→ **ABOUT THIS EXERCISE**
Find the line with "brown semicircle: (291, 274)" and the line with "green semicircle: (407, 516)" in the entries below; output exactly those two lines, every line between them, and no others.

→ **RECORDS FOR PROCESSING**
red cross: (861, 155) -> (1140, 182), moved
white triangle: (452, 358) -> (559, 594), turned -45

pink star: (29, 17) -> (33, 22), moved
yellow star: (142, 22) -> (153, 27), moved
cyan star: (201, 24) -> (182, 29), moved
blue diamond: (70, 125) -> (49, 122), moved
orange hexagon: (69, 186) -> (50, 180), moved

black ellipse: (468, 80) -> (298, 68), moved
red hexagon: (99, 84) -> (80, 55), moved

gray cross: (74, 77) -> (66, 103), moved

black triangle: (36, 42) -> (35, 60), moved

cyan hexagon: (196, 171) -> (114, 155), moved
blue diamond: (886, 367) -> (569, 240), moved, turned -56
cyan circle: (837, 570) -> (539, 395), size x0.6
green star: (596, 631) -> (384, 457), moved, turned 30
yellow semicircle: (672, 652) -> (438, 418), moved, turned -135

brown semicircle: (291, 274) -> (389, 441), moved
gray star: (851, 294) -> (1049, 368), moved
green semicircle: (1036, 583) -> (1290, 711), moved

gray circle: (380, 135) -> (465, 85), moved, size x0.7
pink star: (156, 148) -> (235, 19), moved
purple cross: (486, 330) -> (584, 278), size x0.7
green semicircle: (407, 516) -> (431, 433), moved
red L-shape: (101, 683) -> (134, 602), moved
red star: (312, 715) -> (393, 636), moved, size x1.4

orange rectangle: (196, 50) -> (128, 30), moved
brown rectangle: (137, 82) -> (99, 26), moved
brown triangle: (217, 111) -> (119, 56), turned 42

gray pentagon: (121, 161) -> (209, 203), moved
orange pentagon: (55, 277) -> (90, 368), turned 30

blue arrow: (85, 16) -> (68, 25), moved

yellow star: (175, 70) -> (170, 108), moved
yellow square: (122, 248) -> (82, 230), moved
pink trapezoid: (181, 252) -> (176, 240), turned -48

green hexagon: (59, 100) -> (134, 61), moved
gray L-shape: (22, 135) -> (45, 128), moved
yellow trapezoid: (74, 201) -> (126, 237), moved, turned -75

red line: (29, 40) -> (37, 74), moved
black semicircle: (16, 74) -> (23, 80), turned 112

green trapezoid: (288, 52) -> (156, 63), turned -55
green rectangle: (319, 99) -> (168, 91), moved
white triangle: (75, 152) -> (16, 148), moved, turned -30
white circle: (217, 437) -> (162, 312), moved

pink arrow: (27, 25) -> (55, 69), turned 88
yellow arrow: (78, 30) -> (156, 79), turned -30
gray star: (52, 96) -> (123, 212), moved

→ **SOLUTION FOR THIS EXERCISE**
brown semicircle: (291, 274) -> (389, 441), moved
gray star: (851, 294) -> (1049, 368), moved
green semicircle: (1036, 583) -> (1290, 711), moved

gray circle: (380, 135) -> (465, 85), moved, size x0.7
pink star: (156, 148) -> (235, 19), moved
purple cross: (486, 330) -> (584, 278), size x0.7
green semicircle: (407, 516) -> (431, 433), moved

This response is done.